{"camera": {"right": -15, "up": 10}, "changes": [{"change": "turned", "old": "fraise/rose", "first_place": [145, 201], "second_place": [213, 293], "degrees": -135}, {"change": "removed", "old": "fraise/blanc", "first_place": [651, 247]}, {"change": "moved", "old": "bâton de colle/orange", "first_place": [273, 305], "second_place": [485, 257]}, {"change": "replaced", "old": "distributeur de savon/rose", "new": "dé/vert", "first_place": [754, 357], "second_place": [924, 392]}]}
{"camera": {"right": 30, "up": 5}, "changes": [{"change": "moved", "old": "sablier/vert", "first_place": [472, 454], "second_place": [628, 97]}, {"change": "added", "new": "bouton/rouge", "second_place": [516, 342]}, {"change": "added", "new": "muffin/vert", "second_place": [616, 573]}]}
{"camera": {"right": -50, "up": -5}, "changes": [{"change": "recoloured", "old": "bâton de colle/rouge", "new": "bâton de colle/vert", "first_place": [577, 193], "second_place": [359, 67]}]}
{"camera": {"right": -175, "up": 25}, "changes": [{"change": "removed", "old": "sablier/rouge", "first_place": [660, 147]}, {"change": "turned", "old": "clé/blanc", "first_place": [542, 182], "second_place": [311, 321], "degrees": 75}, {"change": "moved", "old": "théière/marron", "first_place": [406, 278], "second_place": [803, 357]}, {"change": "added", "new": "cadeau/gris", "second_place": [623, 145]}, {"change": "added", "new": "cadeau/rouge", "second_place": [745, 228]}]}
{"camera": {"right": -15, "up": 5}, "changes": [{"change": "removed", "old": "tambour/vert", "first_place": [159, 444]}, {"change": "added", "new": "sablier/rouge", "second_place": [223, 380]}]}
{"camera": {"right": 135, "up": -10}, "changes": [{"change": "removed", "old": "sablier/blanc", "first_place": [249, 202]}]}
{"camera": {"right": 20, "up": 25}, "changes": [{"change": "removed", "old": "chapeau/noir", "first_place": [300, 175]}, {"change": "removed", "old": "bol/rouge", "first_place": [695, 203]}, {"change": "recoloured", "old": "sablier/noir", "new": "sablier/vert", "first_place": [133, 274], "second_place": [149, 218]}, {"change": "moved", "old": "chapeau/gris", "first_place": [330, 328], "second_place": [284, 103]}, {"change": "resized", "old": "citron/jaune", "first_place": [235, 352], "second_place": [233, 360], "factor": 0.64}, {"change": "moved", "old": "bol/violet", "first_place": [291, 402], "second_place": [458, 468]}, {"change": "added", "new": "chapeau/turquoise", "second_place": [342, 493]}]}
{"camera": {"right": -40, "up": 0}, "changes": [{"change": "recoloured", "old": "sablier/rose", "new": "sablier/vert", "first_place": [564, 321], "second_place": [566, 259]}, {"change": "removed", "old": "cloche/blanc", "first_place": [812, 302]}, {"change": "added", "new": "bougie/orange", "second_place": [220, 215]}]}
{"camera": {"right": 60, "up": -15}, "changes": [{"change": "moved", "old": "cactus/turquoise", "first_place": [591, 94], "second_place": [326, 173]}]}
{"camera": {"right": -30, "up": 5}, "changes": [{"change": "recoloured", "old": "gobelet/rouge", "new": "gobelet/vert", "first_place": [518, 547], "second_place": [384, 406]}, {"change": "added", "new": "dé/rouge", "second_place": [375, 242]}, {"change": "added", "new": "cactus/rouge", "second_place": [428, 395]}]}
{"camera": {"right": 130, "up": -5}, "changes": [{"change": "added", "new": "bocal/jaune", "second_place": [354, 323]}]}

▸ INSTRUCTIONS FOR THE TASK
Print all the records exactly as written.

▸ EXERCISE ANSWER
{"camera": {"right": -15, "up": 10}, "changes": [{"change": "turned", "old": "fraise/rose", "first_place": [145, 201], "second_place": [213, 293], "degrees": -135}, {"change": "removed", "old": "fraise/blanc", "first_place": [651, 247]}, {"change": "moved", "old": "bâton de colle/orange", "first_place": [273, 305], "second_place": [485, 257]}, {"change": "replaced", "old": "distributeur de savon/rose", "new": "dé/vert", "first_place": [754, 357], "second_place": [924, 392]}]}
{"camera": {"right": 30, "up": 5}, "changes": [{"change": "moved", "old": "sablier/vert", "first_place": [472, 454], "second_place": [628, 97]}, {"change": "added", "new": "bouton/rouge", "second_place": [516, 342]}, {"change": "added", "new": "muffin/vert", "second_place": [616, 573]}]}
{"camera": {"right": -50, "up": -5}, "changes": [{"change": "recoloured", "old": "bâton de colle/rouge", "new": "bâton de colle/vert", "first_place": [577, 193], "second_place": [359, 67]}]}
{"camera": {"right": -175, "up": 25}, "changes": [{"change": "removed", "old": "sablier/rouge", "first_place": [660, 147]}, {"change": "turned", "old": "clé/blanc", "first_place": [542, 182], "second_place": [311, 321], "degrees": 75}, {"change": "moved", "old": "théière/marron", "first_place": [406, 278], "second_place": [803, 357]}, {"change": "added", "new": "cadeau/gris", "second_place": [623, 145]}, {"change": "added", "new": "cadeau/rouge", "second_place": [745, 228]}]}
{"camera": {"right": -15, "up": 5}, "changes": [{"change": "removed", "old": "tambour/vert", "first_place": [159, 444]}, {"change": "added", "new": "sablier/rouge", "second_place": [223, 380]}]}
{"camera": {"right": 135, "up": -10}, "changes": [{"change": "removed", "old": "sablier/blanc", "first_place": [249, 202]}]}
{"camera": {"right": 20, "up": 25}, "changes": [{"change": "removed", "old": "chapeau/noir", "first_place": [300, 175]}, {"change": "removed", "old": "bol/rouge", "first_place": [695, 203]}, {"change": "recoloured", "old": "sablier/noir", "new": "sablier/vert", "first_place": [133, 274], "second_place": [149, 218]}, {"change": "moved", "old": "chapeau/gris", "first_place": [330, 328], "second_place": [284, 103]}, {"change": "resized", "old": "citron/jaune", "first_place": [235, 352], "second_place": [233, 360], "factor": 0.64}, {"change": "moved", "old": "bol/violet", "first_place": [291, 402], "second_place": [458, 468]}, {"change": "added", "new": "chapeau/turquoise", "second_place": [342, 493]}]}
{"camera": {"right": -40, "up": 0}, "changes": [{"change": "recoloured", "old": "sablier/rose", "new": "sablier/vert", "first_place": [564, 321], "second_place": [566, 259]}, {"change": "removed", "old": "cloche/blanc", "first_place": [812, 302]}, {"change": "added", "new": "bougie/orange", "second_place": [220, 215]}]}
{"camera": {"right": 60, "up": -15}, "changes": [{"change": "moved", "old": "cactus/turquoise", "first_place": [591, 94], "second_place": [326, 173]}]}
{"camera": {"right": -30, "up": 5}, "changes": [{"change": "recoloured", "old": "gobelet/rouge", "new": "gobelet/vert", "first_place": [518, 547], "second_place": [384, 406]}, {"change": "added", "new": "dé/rouge", "second_place": [375, 242]}, {"change": "added", "new": "cactus/rouge", "second_place": [428, 395]}]}
{"camera": {"right": 130, "up": -5}, "changes": [{"change": "added", "new": "bocal/jaune", "second_place": [354, 323]}]}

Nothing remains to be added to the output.